### DIRECTIONS FOR THIS TASK
Each line below that includes "none" counts once; report the total and nothing more.

### INPUT FOR THIS TASK
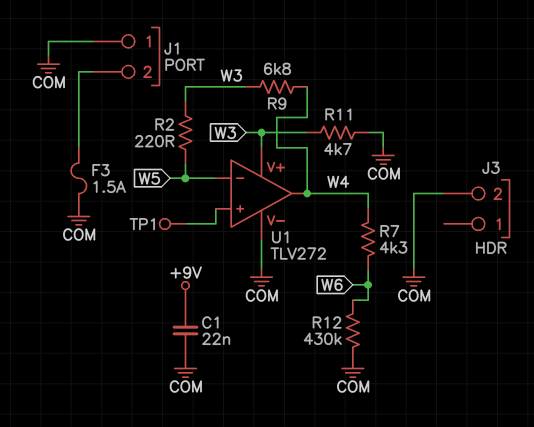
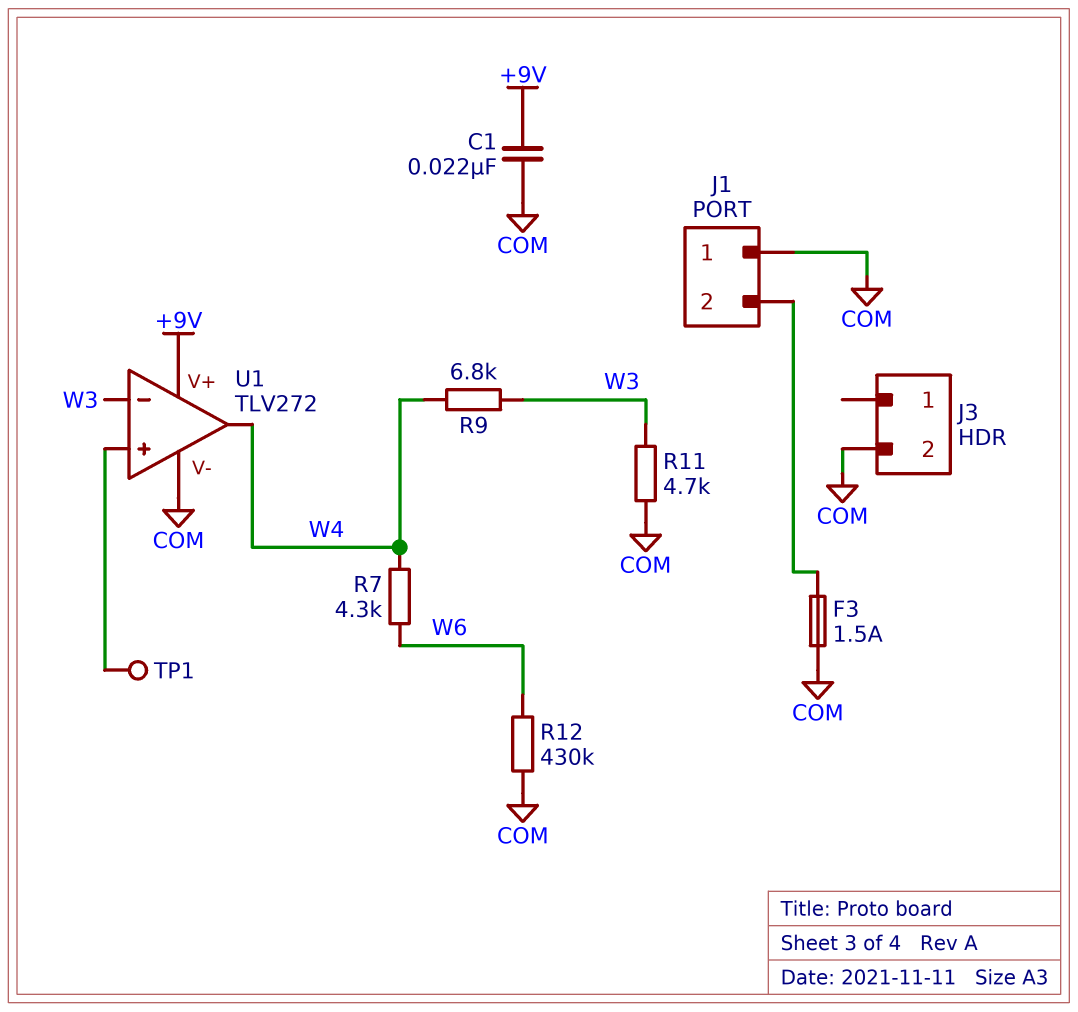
R2: 220 (W3, W5) -> none
U1 pin V+: W3 -> +9V
U1 pin in-: W5 -> W3

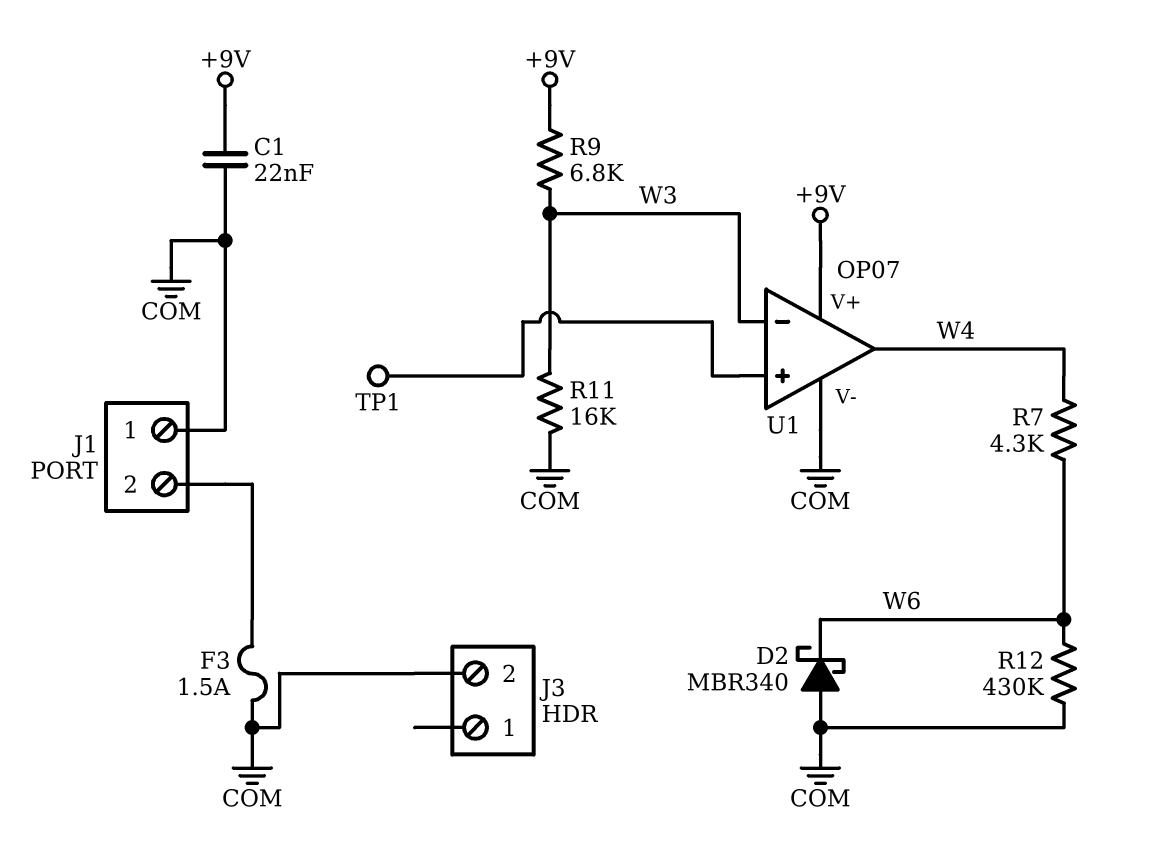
D2: none -> schottky MBR340 (A COM, K W6)
R9: 6.8k (W3, W4) -> 6.8k (+9V, W3)
R11: 4.7k (COM, W3) -> 16k (COM, W3)
U1: TLV272 -> OP07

### TASK RESPONSE
2